Directions for this task: Print nothing except the lines of the listing below from the line with "R1: 1k (GND, IC2/RST) -> 16k (GND, IC2/RST)" to the line with "R5: 1k (CANH, IC1/CANL) -> 1k (CANH, IC2/RST)", each exactly as written, both ends included.

Data supplied:
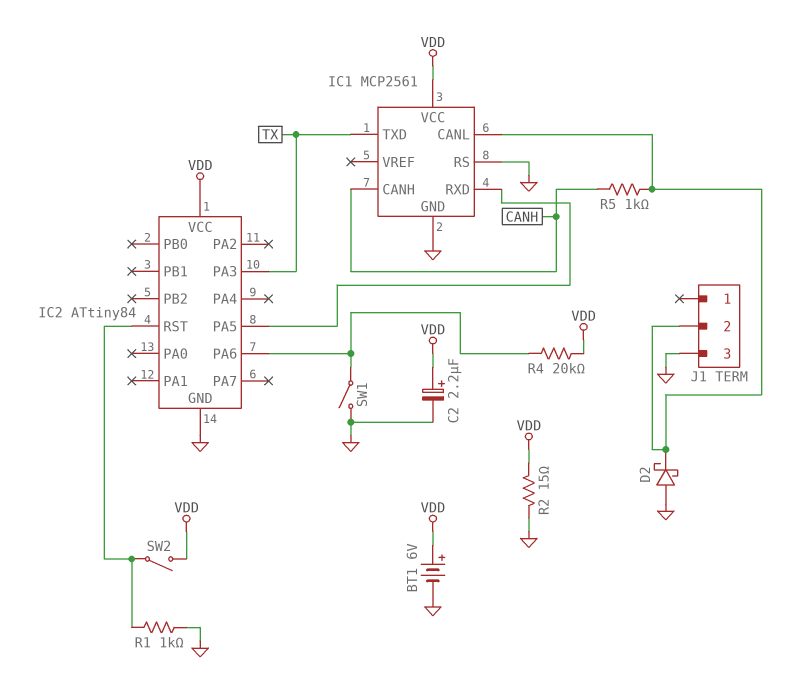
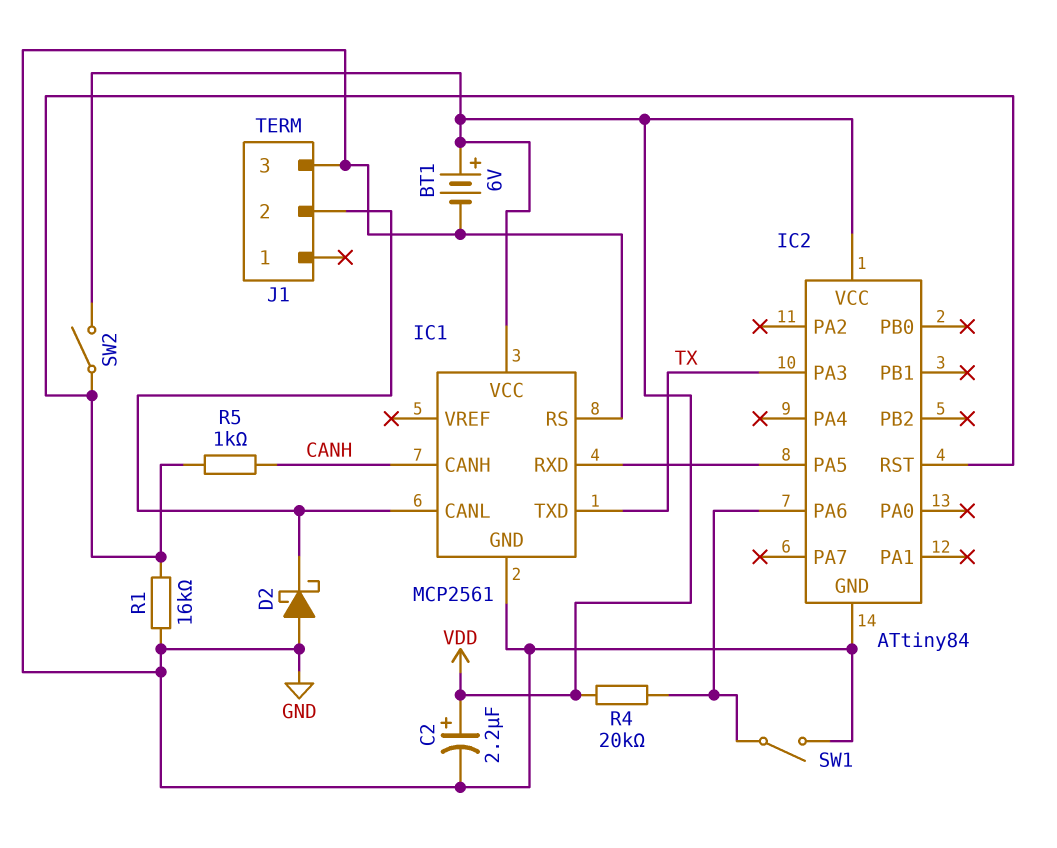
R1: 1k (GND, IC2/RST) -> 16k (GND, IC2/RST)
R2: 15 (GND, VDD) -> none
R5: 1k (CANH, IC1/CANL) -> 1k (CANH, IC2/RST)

--

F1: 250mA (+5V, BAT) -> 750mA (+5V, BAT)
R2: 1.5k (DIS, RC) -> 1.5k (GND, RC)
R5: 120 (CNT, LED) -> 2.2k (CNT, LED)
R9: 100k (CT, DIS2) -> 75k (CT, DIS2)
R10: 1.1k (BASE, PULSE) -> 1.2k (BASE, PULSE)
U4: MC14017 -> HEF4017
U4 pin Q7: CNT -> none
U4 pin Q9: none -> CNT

---

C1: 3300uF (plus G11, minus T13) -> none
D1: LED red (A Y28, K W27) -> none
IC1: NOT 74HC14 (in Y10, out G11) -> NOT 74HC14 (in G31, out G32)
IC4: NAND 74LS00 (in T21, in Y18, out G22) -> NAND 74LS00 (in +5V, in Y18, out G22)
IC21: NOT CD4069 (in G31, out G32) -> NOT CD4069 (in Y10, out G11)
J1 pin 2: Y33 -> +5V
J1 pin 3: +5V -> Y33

Answer to this task:
R1: 1k (GND, IC2/RST) -> 16k (GND, IC2/RST)
R2: 15 (GND, VDD) -> none
R5: 1k (CANH, IC1/CANL) -> 1k (CANH, IC2/RST)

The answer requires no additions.